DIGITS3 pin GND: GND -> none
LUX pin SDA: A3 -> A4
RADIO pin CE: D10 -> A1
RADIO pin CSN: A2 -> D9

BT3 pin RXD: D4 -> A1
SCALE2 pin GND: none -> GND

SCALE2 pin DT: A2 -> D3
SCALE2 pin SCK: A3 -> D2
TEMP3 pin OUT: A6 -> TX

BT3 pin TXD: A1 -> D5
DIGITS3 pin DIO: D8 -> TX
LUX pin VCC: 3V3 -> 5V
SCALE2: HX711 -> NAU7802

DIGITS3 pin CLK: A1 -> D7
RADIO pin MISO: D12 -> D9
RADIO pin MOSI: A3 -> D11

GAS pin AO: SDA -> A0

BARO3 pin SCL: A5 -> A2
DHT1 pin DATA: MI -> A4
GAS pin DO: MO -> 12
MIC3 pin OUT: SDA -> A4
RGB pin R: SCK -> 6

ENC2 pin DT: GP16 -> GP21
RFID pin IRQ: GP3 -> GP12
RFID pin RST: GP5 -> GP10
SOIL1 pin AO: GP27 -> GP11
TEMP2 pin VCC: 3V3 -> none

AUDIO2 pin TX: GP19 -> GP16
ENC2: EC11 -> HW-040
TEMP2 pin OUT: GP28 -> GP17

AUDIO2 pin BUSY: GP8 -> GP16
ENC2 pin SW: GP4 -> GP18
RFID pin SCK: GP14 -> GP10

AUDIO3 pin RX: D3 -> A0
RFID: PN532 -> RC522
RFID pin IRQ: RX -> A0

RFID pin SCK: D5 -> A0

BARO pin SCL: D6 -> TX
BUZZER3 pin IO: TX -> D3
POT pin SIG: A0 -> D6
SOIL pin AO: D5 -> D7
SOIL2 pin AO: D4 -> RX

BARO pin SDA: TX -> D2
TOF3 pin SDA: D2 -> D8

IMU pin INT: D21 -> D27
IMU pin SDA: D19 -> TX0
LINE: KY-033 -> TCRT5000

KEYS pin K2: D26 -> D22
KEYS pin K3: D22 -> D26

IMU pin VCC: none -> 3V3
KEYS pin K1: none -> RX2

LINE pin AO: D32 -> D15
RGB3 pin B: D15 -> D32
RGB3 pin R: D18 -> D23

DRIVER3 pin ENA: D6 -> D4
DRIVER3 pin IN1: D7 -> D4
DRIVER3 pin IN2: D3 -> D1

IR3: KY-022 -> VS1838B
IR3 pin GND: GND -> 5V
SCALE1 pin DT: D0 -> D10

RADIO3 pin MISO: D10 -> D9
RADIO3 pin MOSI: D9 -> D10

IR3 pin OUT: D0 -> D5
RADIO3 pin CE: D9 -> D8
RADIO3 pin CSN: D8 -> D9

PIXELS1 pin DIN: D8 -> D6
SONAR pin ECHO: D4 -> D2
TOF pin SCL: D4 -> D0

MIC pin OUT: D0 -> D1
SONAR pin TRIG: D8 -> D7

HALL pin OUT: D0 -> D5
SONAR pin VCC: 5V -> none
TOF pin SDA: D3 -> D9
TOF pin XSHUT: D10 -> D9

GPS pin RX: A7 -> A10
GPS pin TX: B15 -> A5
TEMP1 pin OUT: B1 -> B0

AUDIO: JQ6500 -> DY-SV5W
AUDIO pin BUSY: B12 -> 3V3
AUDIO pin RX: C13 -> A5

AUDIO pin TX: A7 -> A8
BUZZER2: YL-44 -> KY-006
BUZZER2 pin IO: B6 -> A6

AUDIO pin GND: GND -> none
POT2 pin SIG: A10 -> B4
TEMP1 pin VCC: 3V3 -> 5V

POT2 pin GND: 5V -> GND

## ASSIGNMENT
Scan the listing above for the line that has "DIGITS3 pin DIO: D8 -> TX", then copy exactly from that line through the line that has "RFID pin SCK: GP14 -> GP10".

## WORKED SOLUTION
DIGITS3 pin DIO: D8 -> TX
LUX pin VCC: 3V3 -> 5V
SCALE2: HX711 -> NAU7802

DIGITS3 pin CLK: A1 -> D7
RADIO pin MISO: D12 -> D9
RADIO pin MOSI: A3 -> D11

GAS pin AO: SDA -> A0

BARO3 pin SCL: A5 -> A2
DHT1 pin DATA: MI -> A4
GAS pin DO: MO -> 12
MIC3 pin OUT: SDA -> A4
RGB pin R: SCK -> 6

ENC2 pin DT: GP16 -> GP21
RFID pin IRQ: GP3 -> GP12
RFID pin RST: GP5 -> GP10
SOIL1 pin AO: GP27 -> GP11
TEMP2 pin VCC: 3V3 -> none

AUDIO2 pin TX: GP19 -> GP16
ENC2: EC11 -> HW-040
TEMP2 pin OUT: GP28 -> GP17

AUDIO2 pin BUSY: GP8 -> GP16
ENC2 pin SW: GP4 -> GP18
RFID pin SCK: GP14 -> GP10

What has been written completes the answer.